**Work order**
The entries are to be printed again word for word, but no picture may appear.

(Given data Opens)

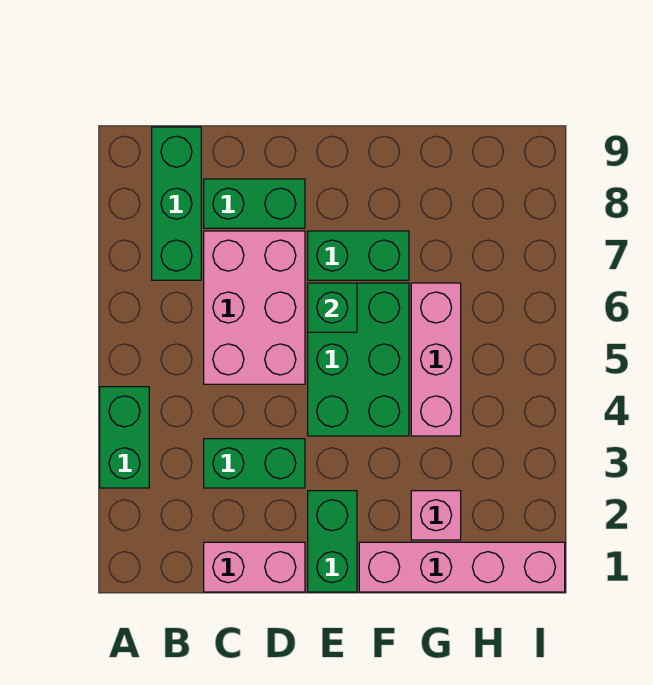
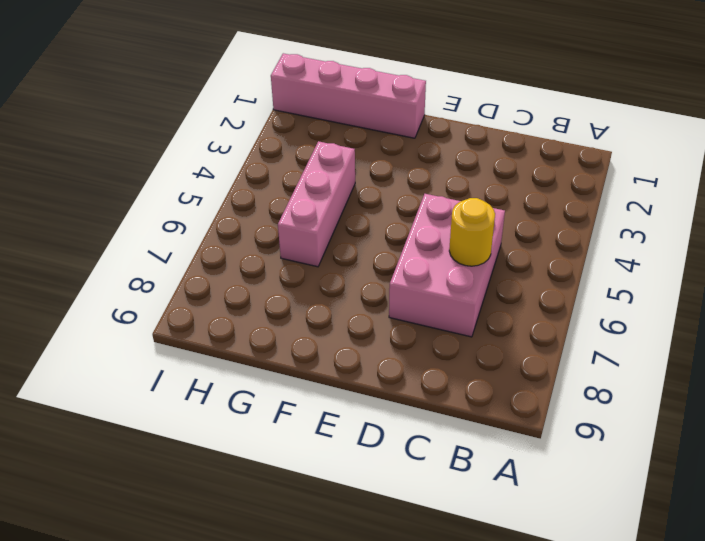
yellow round brick C6 level 2 -> none
none -> green brick A3:A4 level 1
none -> green brick B7:B9 level 1
none -> pink brick C1:D1 level 1

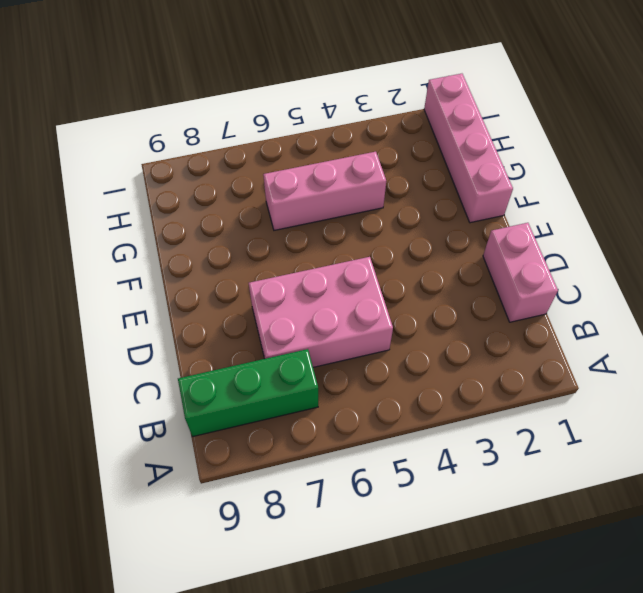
none -> green brick A3:A4 level 1
none -> green brick C3:D3 level 1
none -> green brick C8:D8 level 1

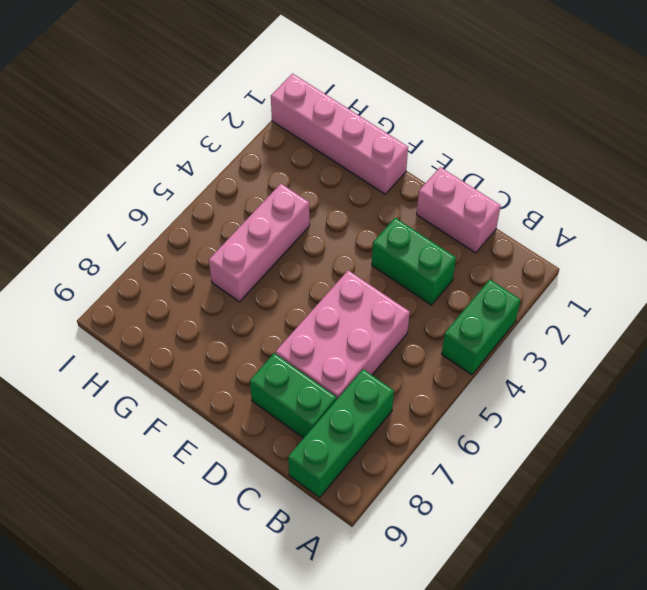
none -> green brick E1:E2 level 1
none -> green brick E4:F6 level 1
none -> green brick E7:F7 level 1

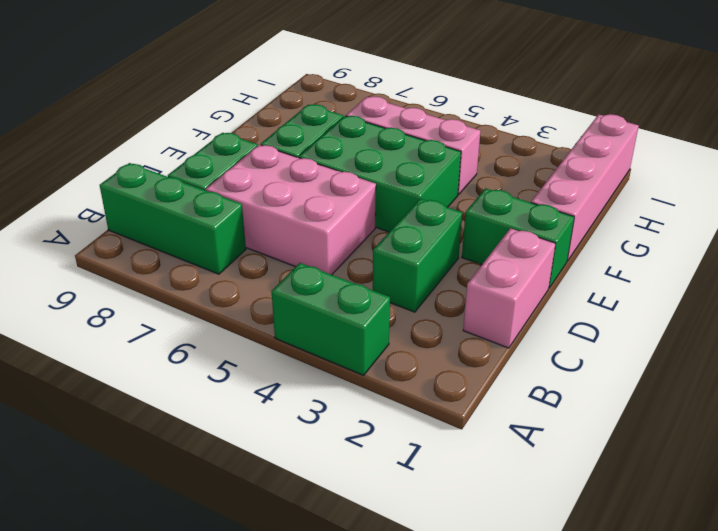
none -> pink brick G2 level 1
none -> green brick E6 level 2

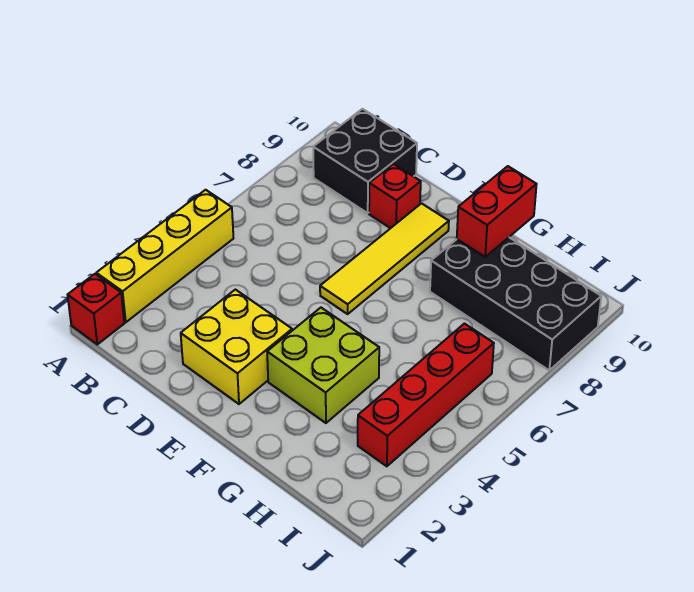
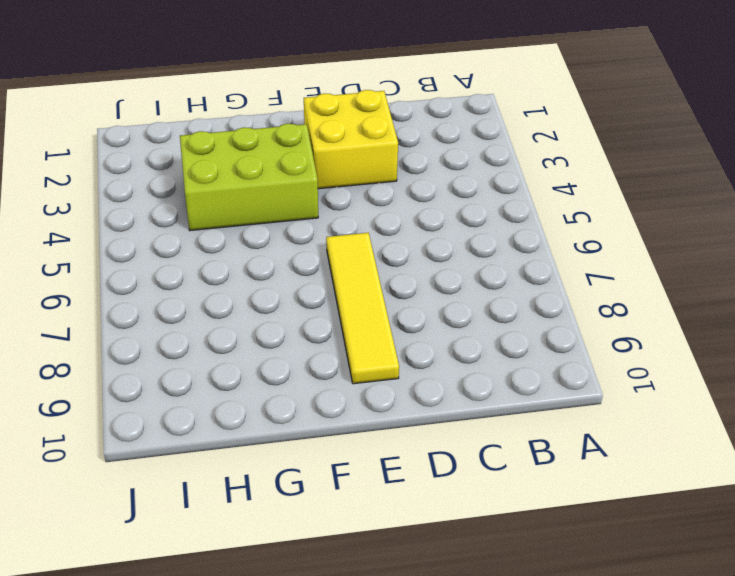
lime brick F3:H4 level 1 -> lime brick F3:G4 level 1
none -> red brick A1 level 1
none -> yellow brick A2:A5 level 1

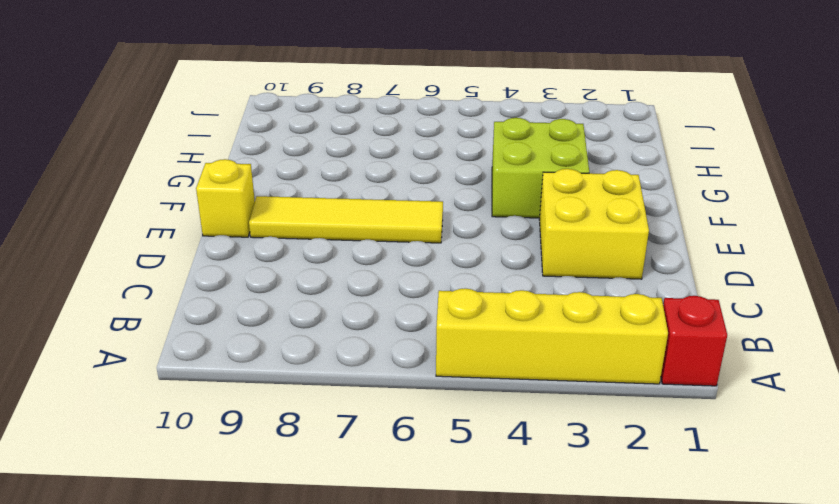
yellow brick E10 level 1 -> none
none -> black brick B9:C10 level 1
none -> red brick D9 level 1

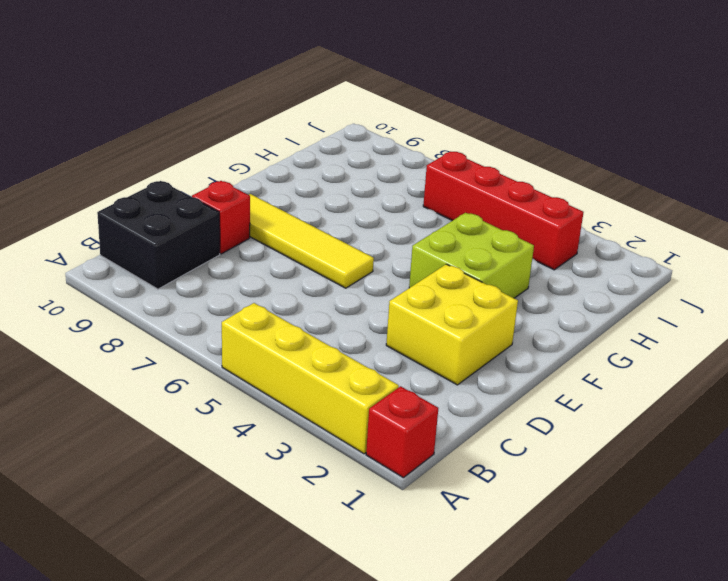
none -> black brick G8:J9 level 1
none -> red brick G9:G10 level 2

(Given data Closes)

**Exercise response**
yellow round brick C6 level 2 -> none
none -> green brick A3:A4 level 1
none -> green brick B7:B9 level 1
none -> pink brick C1:D1 level 1

none -> green brick A3:A4 level 1
none -> green brick C3:D3 level 1
none -> green brick C8:D8 level 1

none -> green brick E1:E2 level 1
none -> green brick E4:F6 level 1
none -> green brick E7:F7 level 1

none -> pink brick G2 level 1
none -> green brick E6 level 2

lime brick F3:H4 level 1 -> lime brick F3:G4 level 1
none -> red brick A1 level 1
none -> yellow brick A2:A5 level 1

yellow brick E10 level 1 -> none
none -> black brick B9:C10 level 1
none -> red brick D9 level 1

none -> black brick G8:J9 level 1
none -> red brick G9:G10 level 2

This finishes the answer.